Top of Material provided

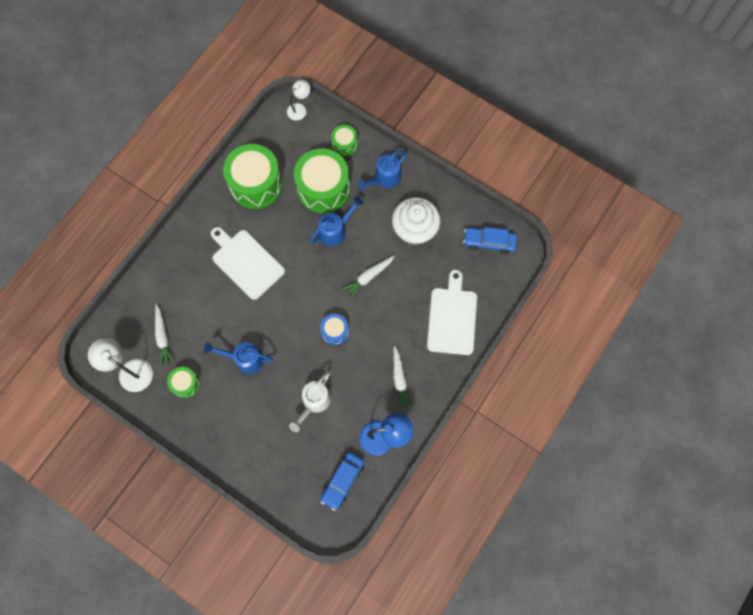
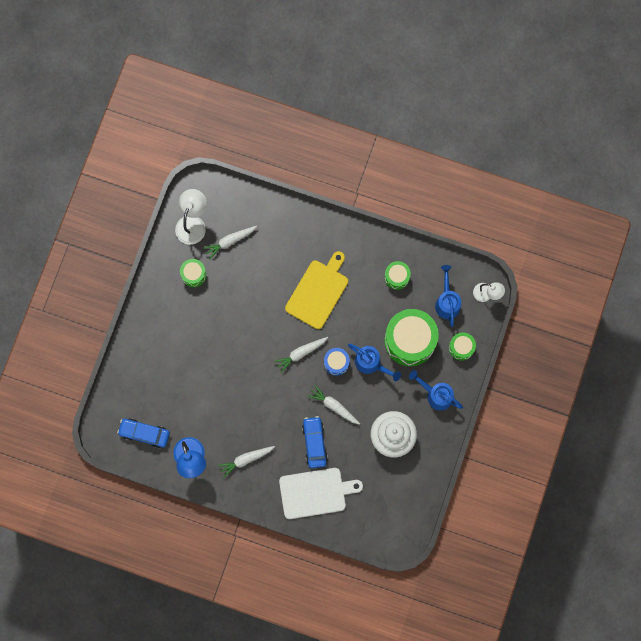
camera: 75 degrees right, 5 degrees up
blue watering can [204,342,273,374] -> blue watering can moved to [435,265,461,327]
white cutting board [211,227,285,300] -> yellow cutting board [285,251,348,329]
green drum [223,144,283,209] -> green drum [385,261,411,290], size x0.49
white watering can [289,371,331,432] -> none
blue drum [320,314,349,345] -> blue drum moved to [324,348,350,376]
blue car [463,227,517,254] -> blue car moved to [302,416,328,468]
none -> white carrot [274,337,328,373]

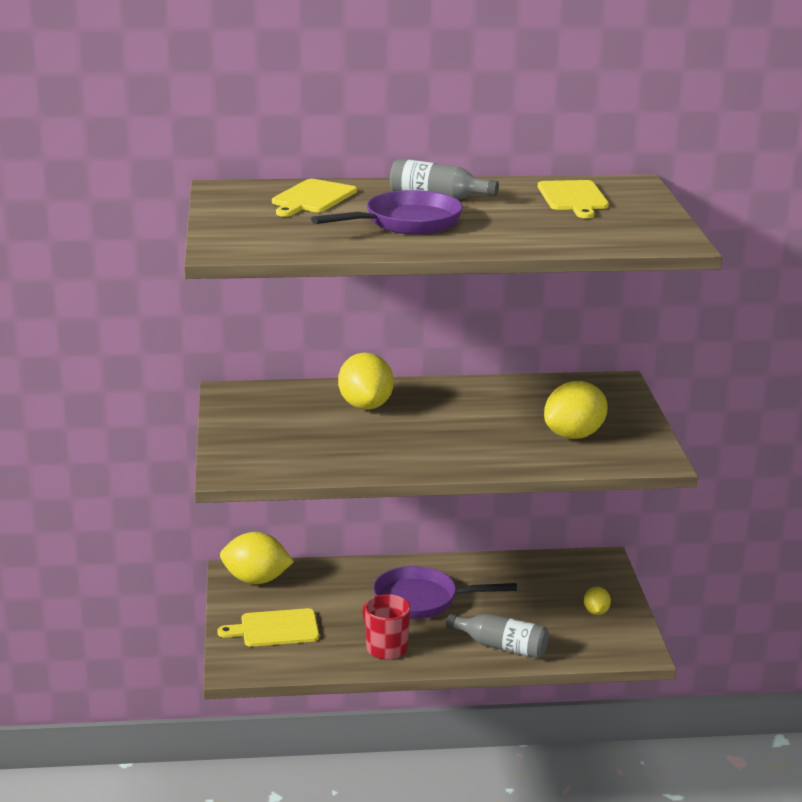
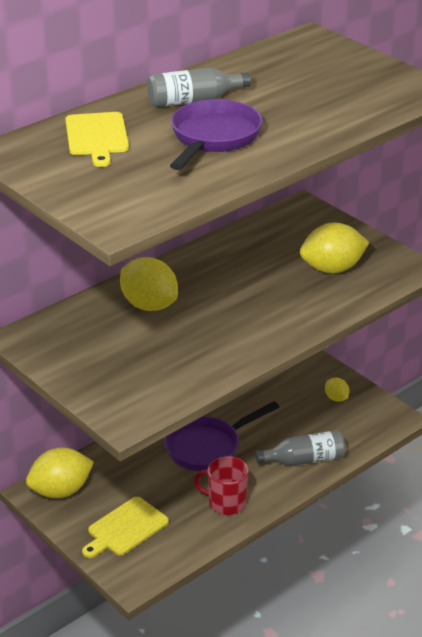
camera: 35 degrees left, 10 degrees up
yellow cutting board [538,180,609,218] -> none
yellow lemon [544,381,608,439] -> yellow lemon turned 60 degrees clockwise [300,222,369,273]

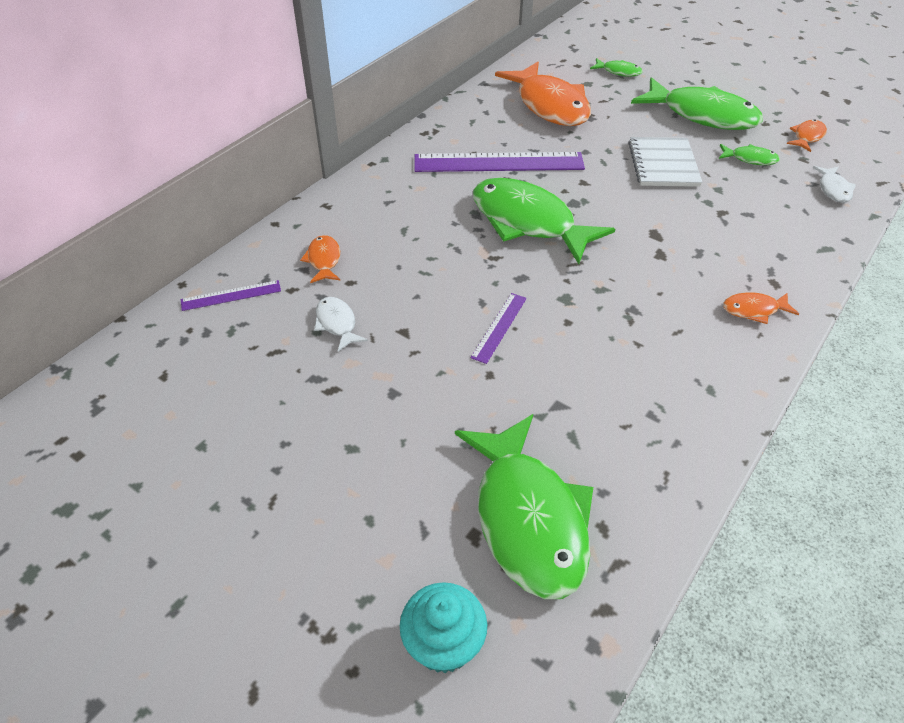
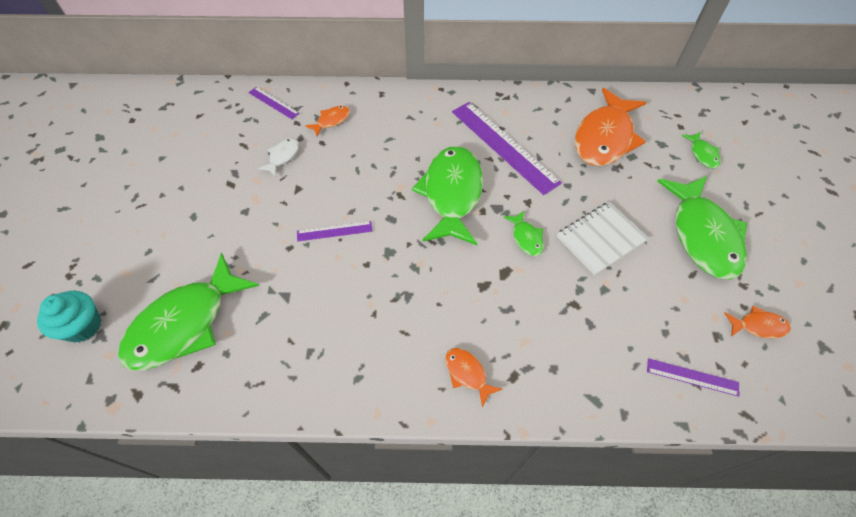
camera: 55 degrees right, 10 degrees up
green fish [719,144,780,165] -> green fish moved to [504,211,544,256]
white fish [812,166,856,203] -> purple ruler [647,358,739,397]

Bottom of Material provided

**Required action**
Pictures stay out. Print the lines of the records above exactly, from the first through the one with "green fish [719,144,780,165]".

**Answer**
camera: 75 degrees right, 5 degrees up
blue watering can [204,342,273,374] -> blue watering can moved to [435,265,461,327]
white cutting board [211,227,285,300] -> yellow cutting board [285,251,348,329]
green drum [223,144,283,209] -> green drum [385,261,411,290], size x0.49
white watering can [289,371,331,432] -> none
blue drum [320,314,349,345] -> blue drum moved to [324,348,350,376]
blue car [463,227,517,254] -> blue car moved to [302,416,328,468]
none -> white carrot [274,337,328,373]

camera: 35 degrees left, 10 degrees up
yellow cutting board [538,180,609,218] -> none
yellow lemon [544,381,608,439] -> yellow lemon turned 60 degrees clockwise [300,222,369,273]

camera: 55 degrees right, 10 degrees up
green fish [719,144,780,165] -> green fish moved to [504,211,544,256]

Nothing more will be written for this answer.